"""
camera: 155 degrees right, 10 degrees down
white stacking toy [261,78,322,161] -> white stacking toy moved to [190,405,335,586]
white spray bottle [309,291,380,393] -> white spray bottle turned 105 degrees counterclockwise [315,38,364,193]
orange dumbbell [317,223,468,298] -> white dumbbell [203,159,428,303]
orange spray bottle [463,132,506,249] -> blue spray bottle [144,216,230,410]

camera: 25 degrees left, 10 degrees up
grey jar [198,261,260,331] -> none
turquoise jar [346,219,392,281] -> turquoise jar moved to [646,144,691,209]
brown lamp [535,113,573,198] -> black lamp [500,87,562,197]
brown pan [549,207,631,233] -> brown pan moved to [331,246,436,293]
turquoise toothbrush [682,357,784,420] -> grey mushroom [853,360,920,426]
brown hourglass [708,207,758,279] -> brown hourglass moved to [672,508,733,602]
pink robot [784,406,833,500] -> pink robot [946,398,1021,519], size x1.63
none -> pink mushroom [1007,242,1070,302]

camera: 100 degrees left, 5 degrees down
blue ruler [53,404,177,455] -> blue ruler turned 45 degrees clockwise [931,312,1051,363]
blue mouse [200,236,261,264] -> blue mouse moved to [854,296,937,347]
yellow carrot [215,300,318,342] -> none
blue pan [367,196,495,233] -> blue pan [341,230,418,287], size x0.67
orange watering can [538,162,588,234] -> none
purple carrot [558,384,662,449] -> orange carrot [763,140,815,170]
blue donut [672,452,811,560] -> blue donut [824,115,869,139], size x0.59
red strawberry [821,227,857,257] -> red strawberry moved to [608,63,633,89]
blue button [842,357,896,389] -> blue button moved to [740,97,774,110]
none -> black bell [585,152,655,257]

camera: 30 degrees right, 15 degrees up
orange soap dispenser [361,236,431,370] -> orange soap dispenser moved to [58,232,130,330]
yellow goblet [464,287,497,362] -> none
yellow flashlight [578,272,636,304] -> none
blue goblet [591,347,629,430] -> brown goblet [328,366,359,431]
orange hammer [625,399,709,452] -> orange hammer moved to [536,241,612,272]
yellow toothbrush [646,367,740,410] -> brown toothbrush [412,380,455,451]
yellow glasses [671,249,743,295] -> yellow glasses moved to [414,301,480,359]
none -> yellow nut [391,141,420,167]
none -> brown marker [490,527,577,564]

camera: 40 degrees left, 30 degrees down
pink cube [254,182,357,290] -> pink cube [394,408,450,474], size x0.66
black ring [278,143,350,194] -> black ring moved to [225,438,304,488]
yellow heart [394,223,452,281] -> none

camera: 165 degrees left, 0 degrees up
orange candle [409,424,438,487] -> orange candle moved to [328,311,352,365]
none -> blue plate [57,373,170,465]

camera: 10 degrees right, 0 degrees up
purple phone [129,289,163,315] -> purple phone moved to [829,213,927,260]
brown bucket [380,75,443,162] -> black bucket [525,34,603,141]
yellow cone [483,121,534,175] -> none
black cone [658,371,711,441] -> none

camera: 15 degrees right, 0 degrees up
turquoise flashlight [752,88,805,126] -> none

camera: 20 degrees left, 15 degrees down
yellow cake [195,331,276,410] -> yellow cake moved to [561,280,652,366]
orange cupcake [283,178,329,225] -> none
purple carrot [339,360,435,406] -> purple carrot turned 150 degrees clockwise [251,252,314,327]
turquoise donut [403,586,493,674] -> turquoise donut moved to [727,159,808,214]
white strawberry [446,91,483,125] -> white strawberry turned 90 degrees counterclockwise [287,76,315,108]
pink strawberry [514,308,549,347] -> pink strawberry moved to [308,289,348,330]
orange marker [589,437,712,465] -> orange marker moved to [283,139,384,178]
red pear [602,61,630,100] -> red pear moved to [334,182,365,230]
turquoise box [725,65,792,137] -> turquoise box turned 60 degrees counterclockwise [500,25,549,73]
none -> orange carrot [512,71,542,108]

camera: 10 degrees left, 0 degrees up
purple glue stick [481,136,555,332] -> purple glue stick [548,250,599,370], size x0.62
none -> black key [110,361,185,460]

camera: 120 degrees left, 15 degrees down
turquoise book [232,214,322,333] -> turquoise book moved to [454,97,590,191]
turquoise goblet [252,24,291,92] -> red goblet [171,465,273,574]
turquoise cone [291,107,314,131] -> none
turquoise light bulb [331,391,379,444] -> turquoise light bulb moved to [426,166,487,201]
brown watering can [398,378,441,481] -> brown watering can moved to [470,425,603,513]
"""
Of all the entries above, repeat only the lines from the line that has "turquoise flashlight [752,88,805,126] -> none" to the line that has "orange marker [589,437,712,465]", both lines included, exactly.

turquoise flashlight [752,88,805,126] -> none

camera: 20 degrees left, 15 degrees down
yellow cake [195,331,276,410] -> yellow cake moved to [561,280,652,366]
orange cupcake [283,178,329,225] -> none
purple carrot [339,360,435,406] -> purple carrot turned 150 degrees clockwise [251,252,314,327]
turquoise donut [403,586,493,674] -> turquoise donut moved to [727,159,808,214]
white strawberry [446,91,483,125] -> white strawberry turned 90 degrees counterclockwise [287,76,315,108]
pink strawberry [514,308,549,347] -> pink strawberry moved to [308,289,348,330]
orange marker [589,437,712,465] -> orange marker moved to [283,139,384,178]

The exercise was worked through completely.